** RAW DATA follows **

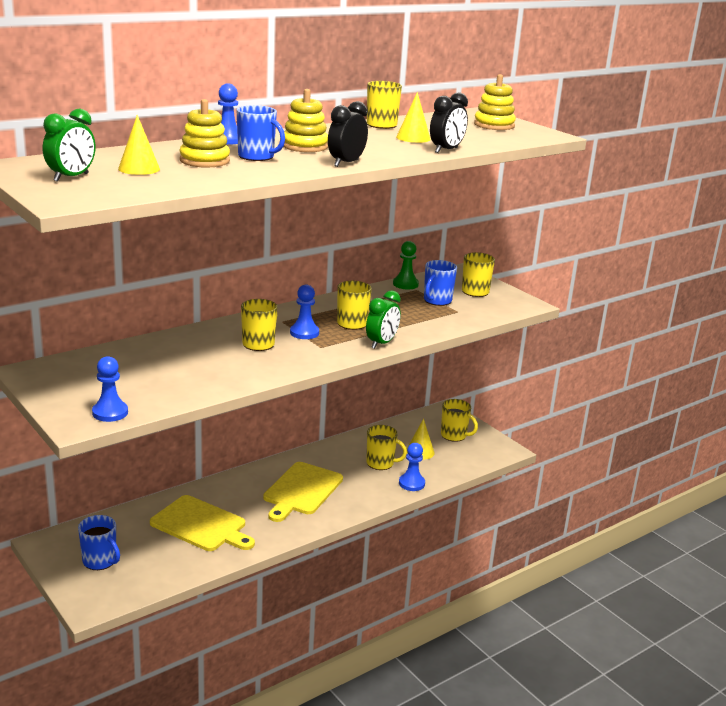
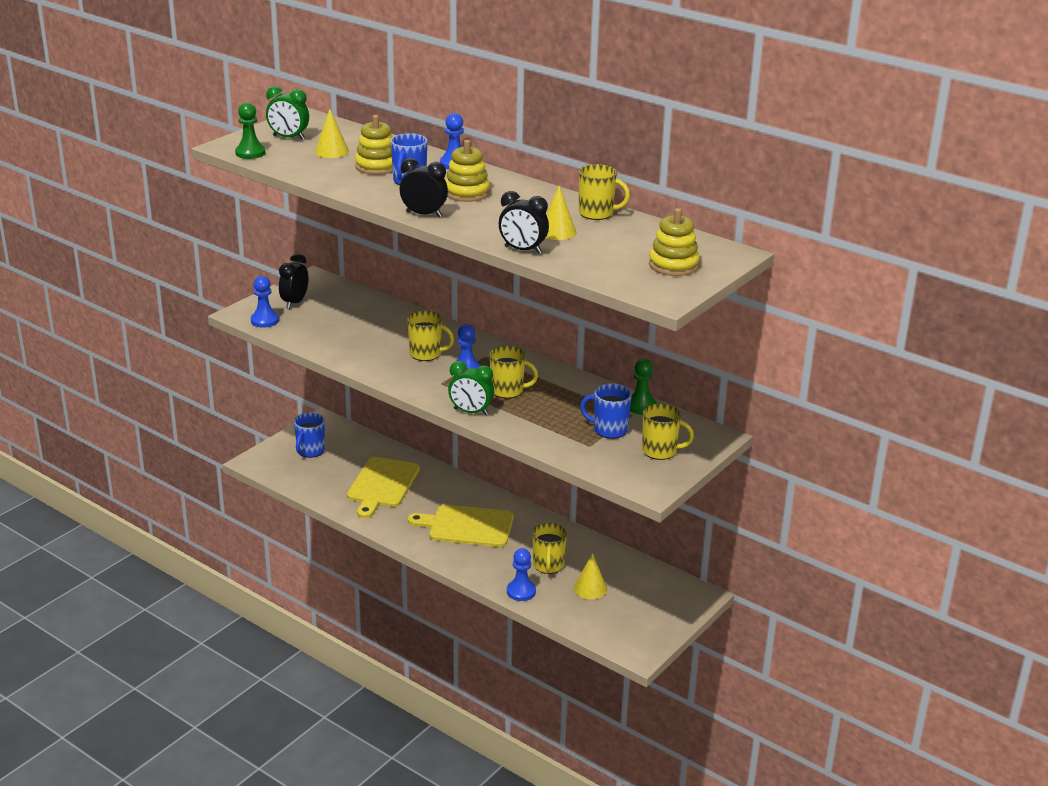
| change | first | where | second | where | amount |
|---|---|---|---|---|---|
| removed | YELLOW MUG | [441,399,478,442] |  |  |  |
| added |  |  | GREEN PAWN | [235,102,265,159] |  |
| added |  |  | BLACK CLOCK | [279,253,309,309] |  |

** End of RAW DATA **

YOUR GOAL:
All lines of the entries containing the string "added" must be shown in full.

REPLY TO THE EXERCISE:
| added |  |  | GREEN PAWN | [235,102,265,159] |  |
| added |  |  | BLACK CLOCK | [279,253,309,309] |  |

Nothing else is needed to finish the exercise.